[Saved entries]
______________________________

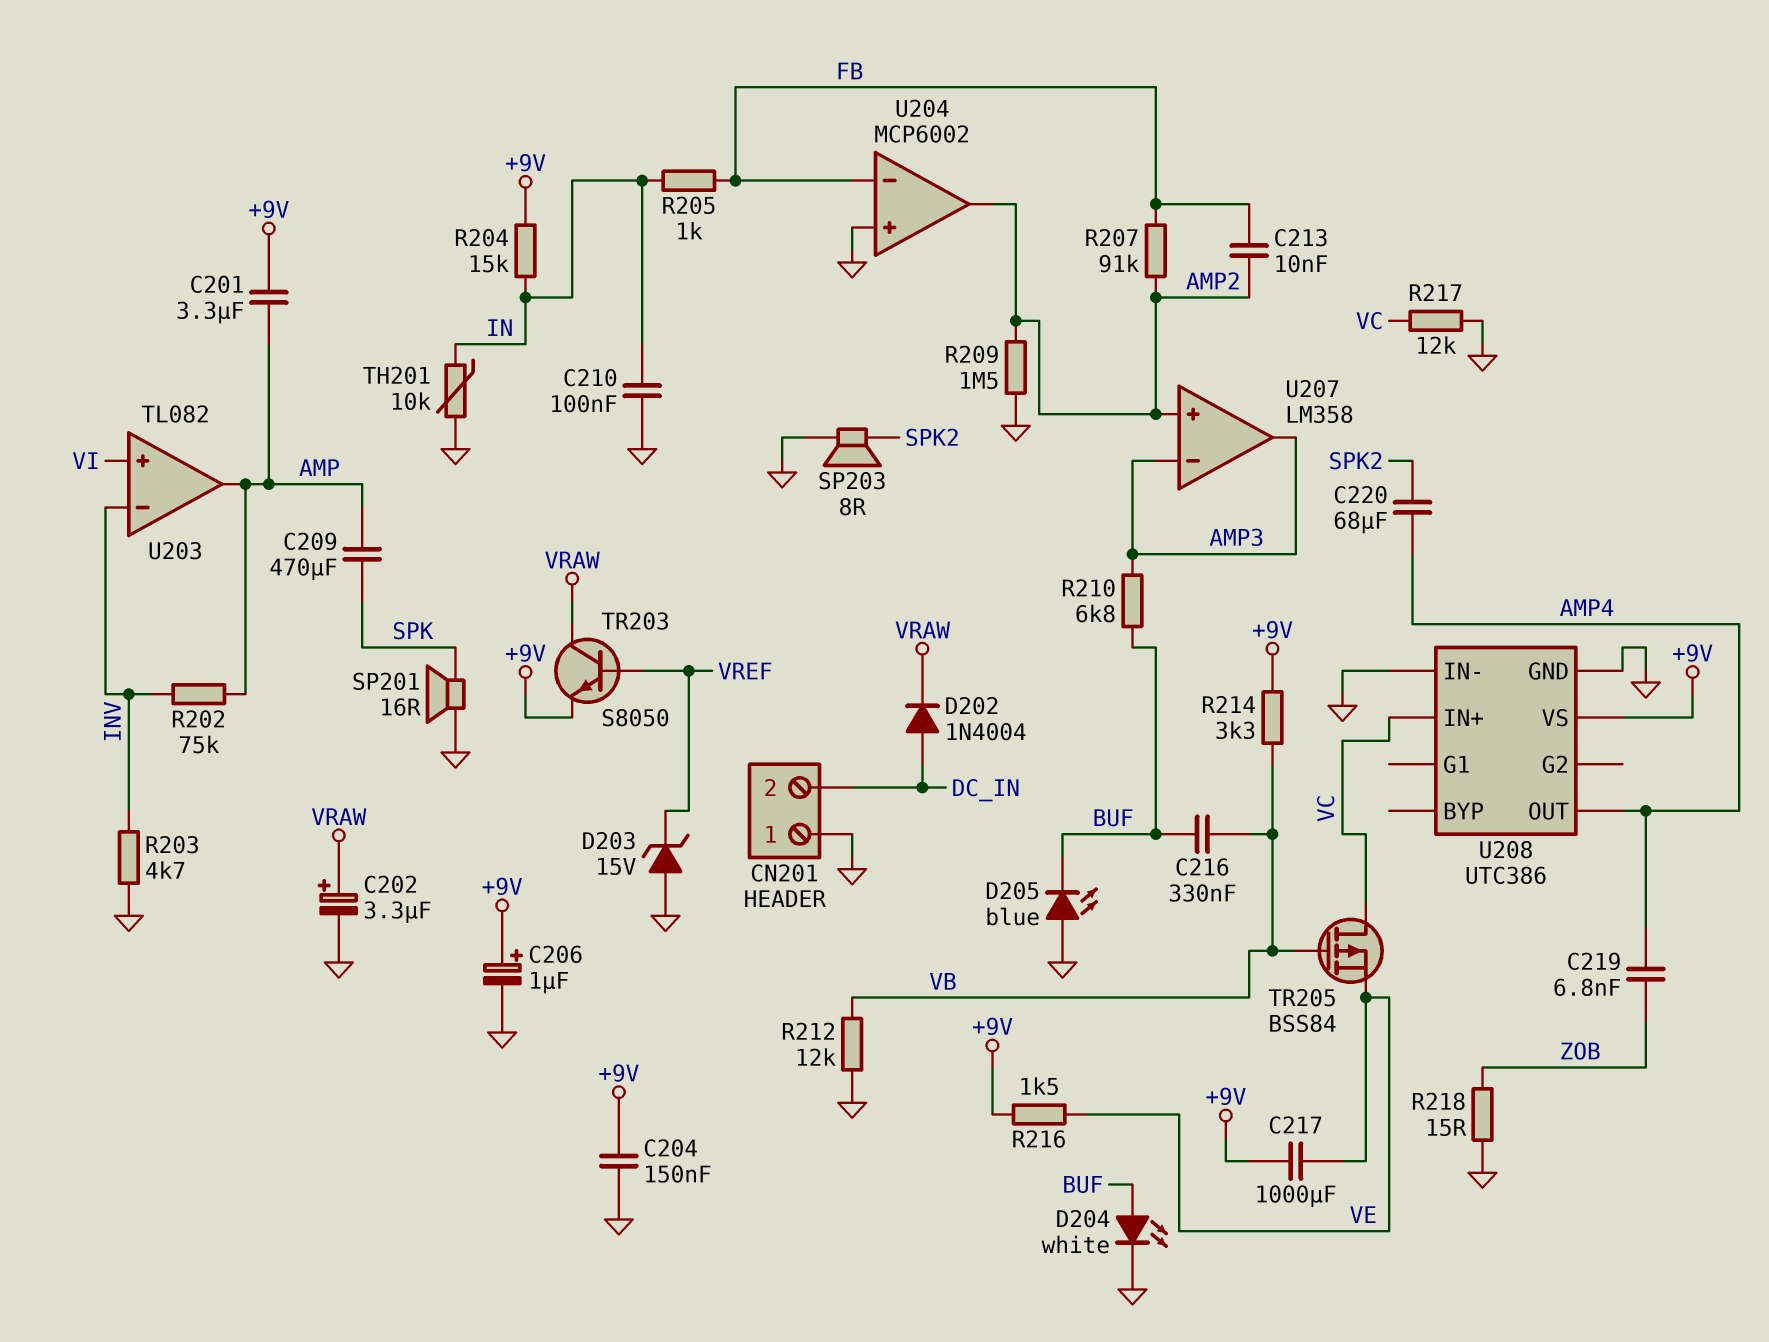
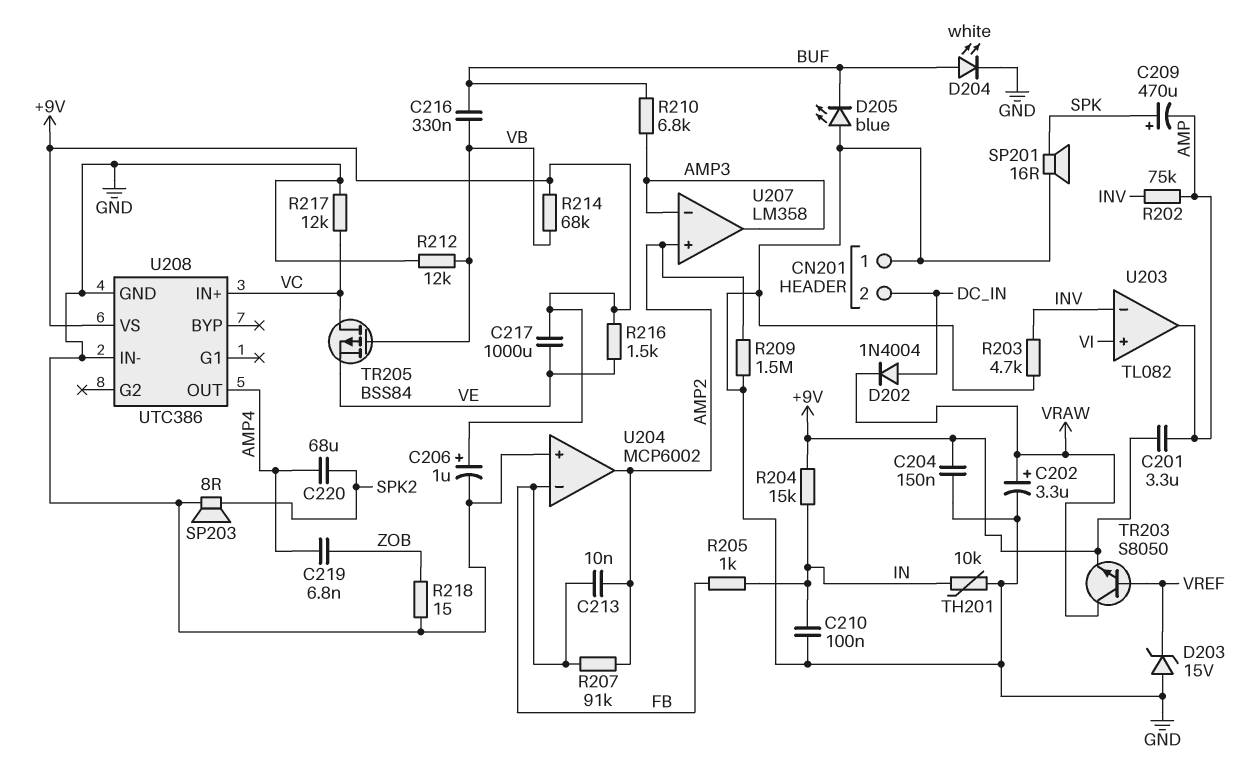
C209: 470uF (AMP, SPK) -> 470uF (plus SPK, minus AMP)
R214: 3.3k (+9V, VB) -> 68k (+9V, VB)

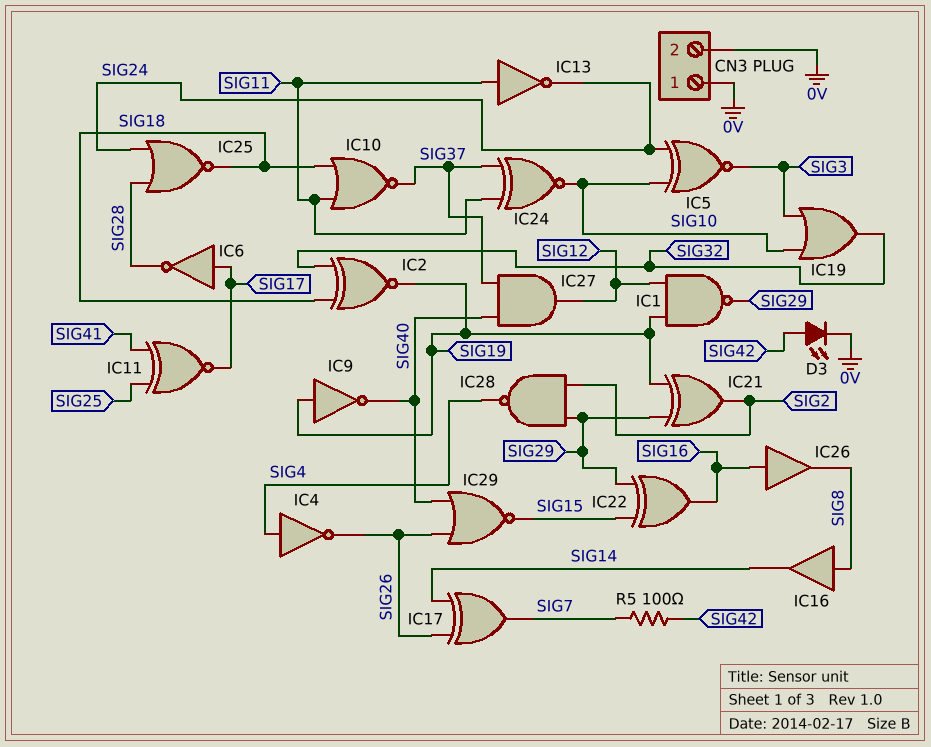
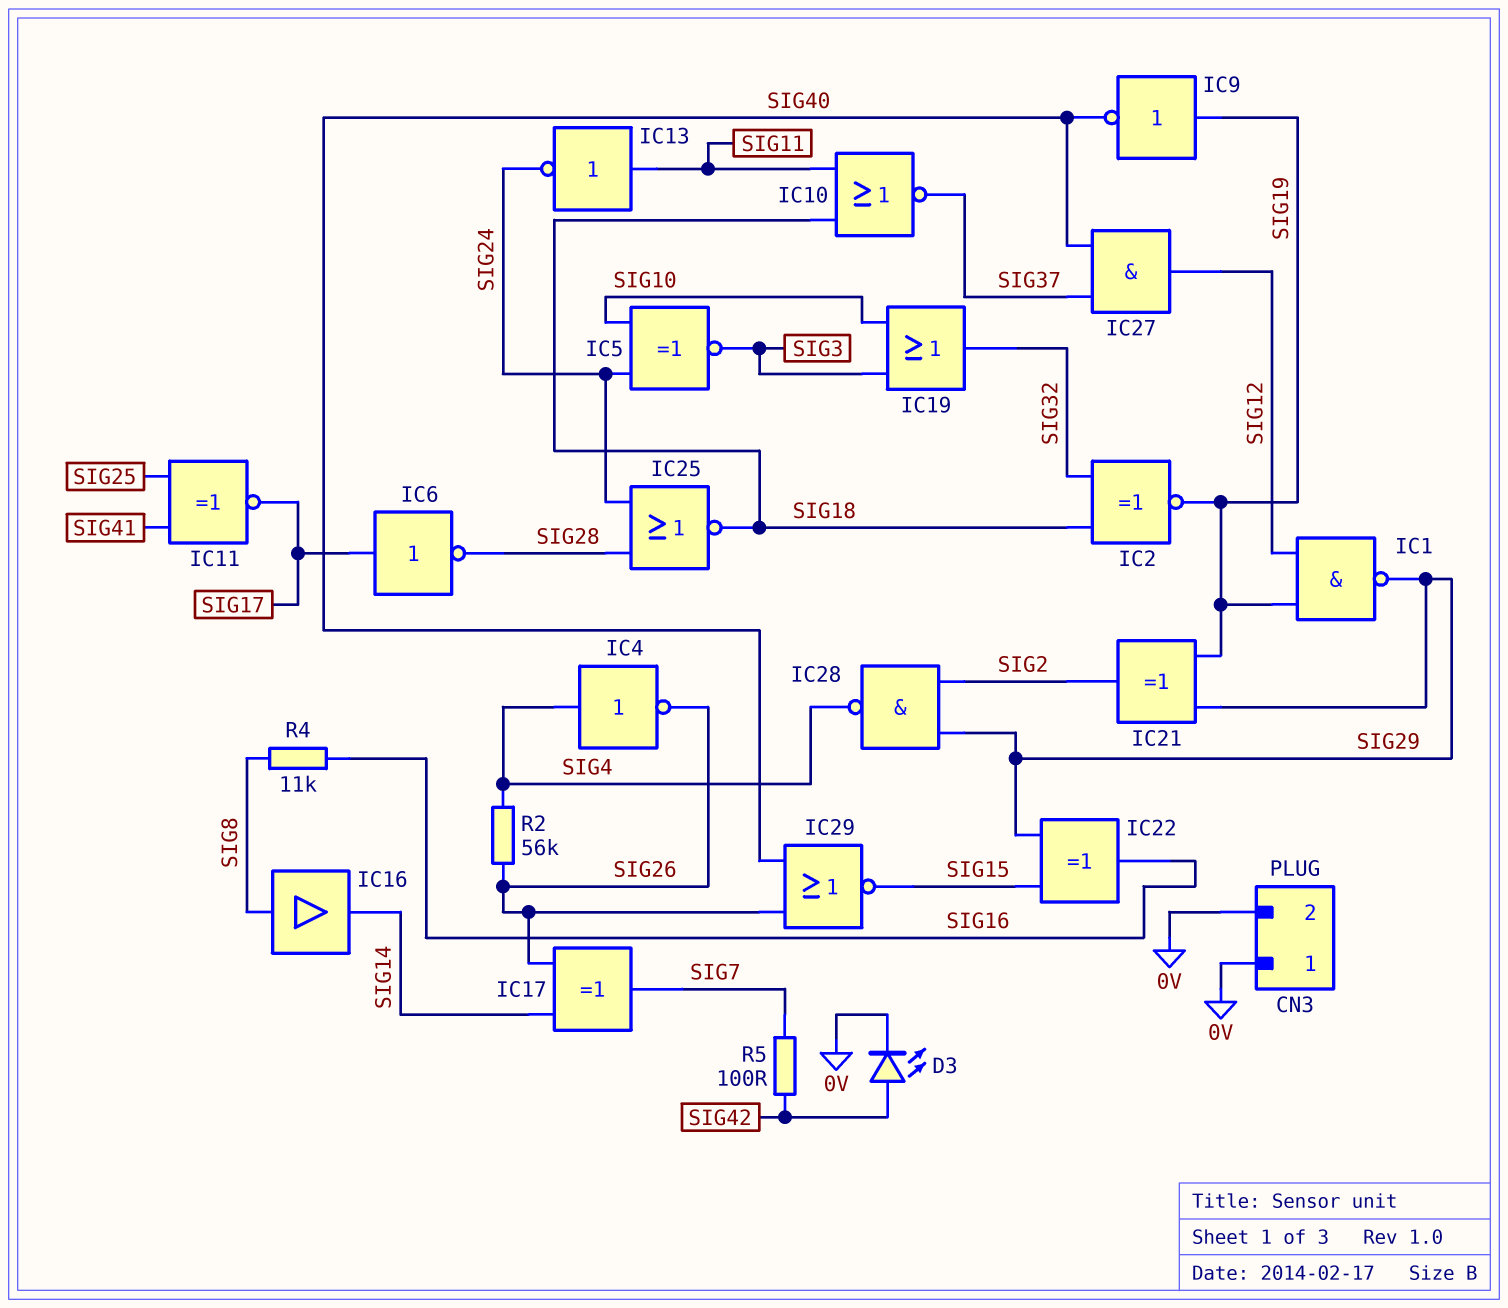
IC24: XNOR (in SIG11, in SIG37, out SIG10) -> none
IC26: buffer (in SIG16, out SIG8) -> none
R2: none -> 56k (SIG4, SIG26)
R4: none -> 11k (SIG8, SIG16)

______________________________

> [Work required]
Say how many lines above contain "none", and give no words besides the number.

> [Response to the exercise]
4